# [Aim of the task]
Omit the images. Reproduce each line of the records exactly as it appears.

# [Data for processing]
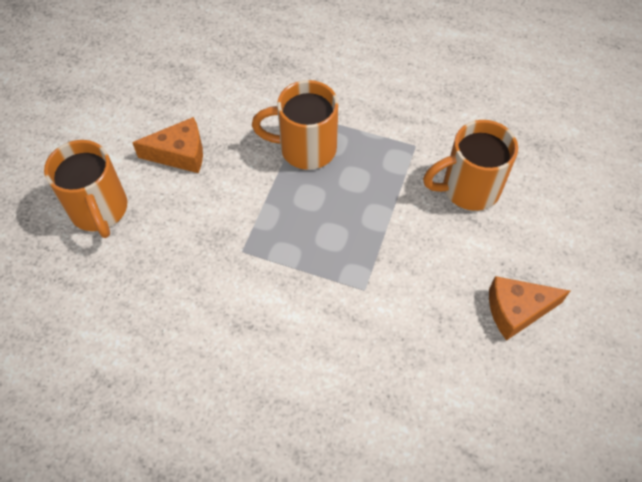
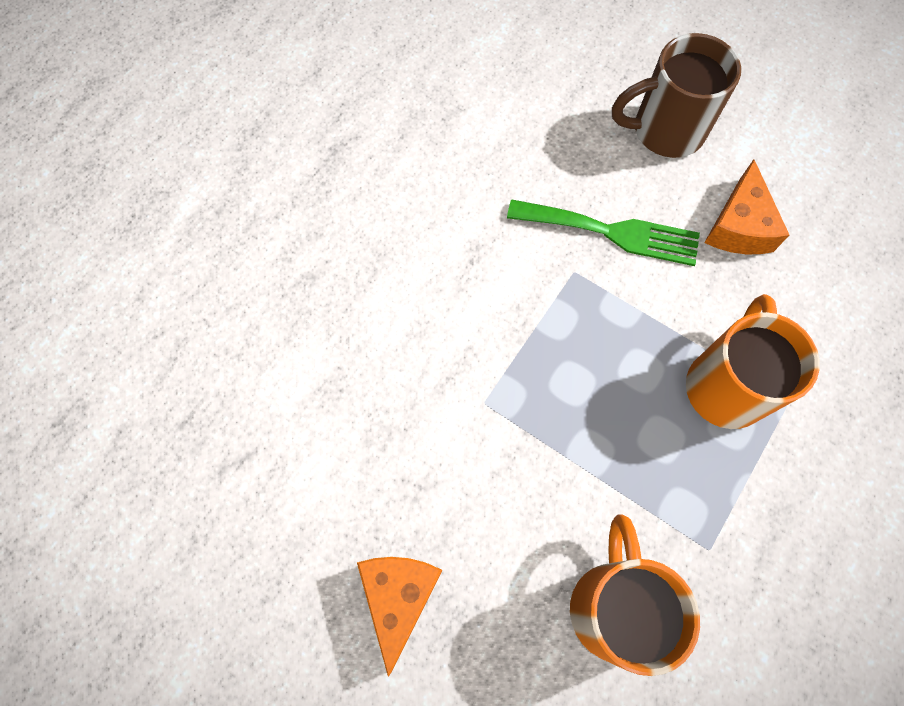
camera: 105 degrees right, 10 degrees up
(99, 210) = (665, 130): orange mug -> brown mug
(202, 232) = (612, 232): none -> green fork

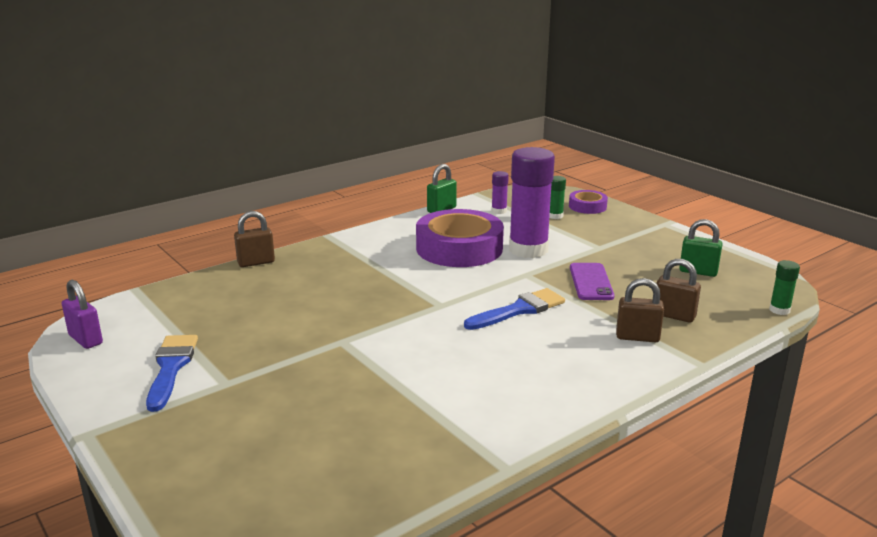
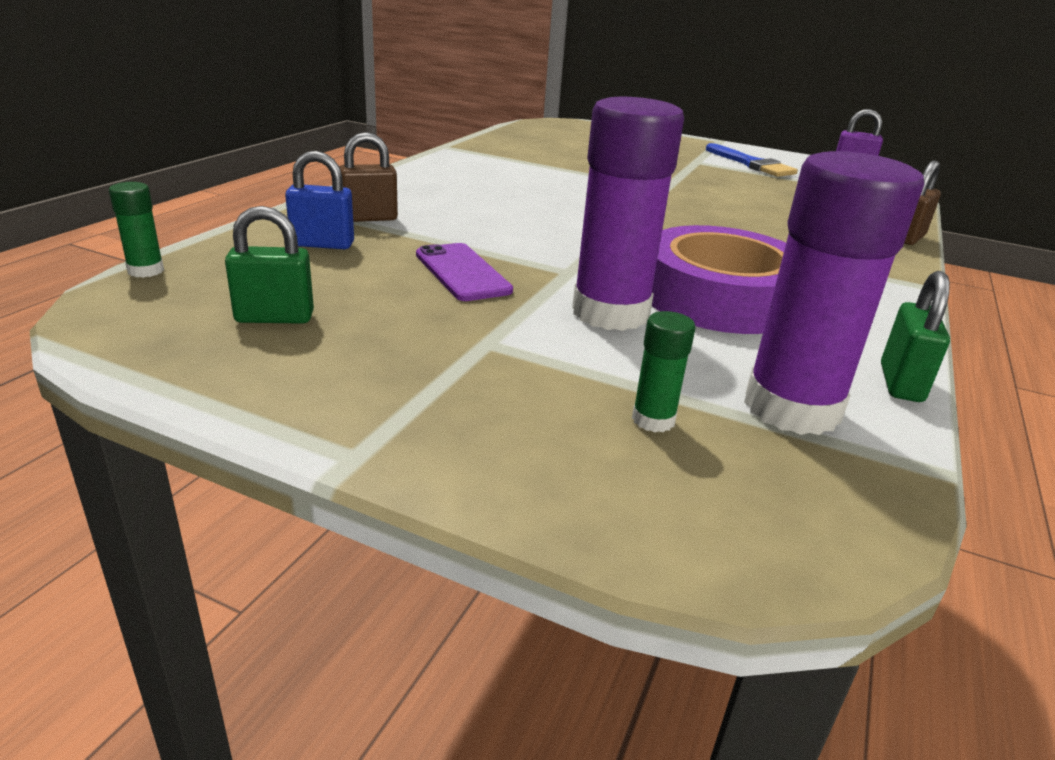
camera: 150 degrees right, 5 degrees up
(499, 211) = (791, 408): purple glue stick -> purple glue stick, size x2.29
(519, 310) = (530, 228): blue brush -> none
(587, 206) = (608, 487): purple tape -> none
(674, 315) = (322, 244): brown padlock -> blue padlock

# [Reply to the exercise]
camera: 105 degrees right, 10 degrees up
(99, 210) = (665, 130): orange mug -> brown mug
(202, 232) = (612, 232): none -> green fork

camera: 150 degrees right, 5 degrees up
(499, 211) = (791, 408): purple glue stick -> purple glue stick, size x2.29
(519, 310) = (530, 228): blue brush -> none
(587, 206) = (608, 487): purple tape -> none
(674, 315) = (322, 244): brown padlock -> blue padlock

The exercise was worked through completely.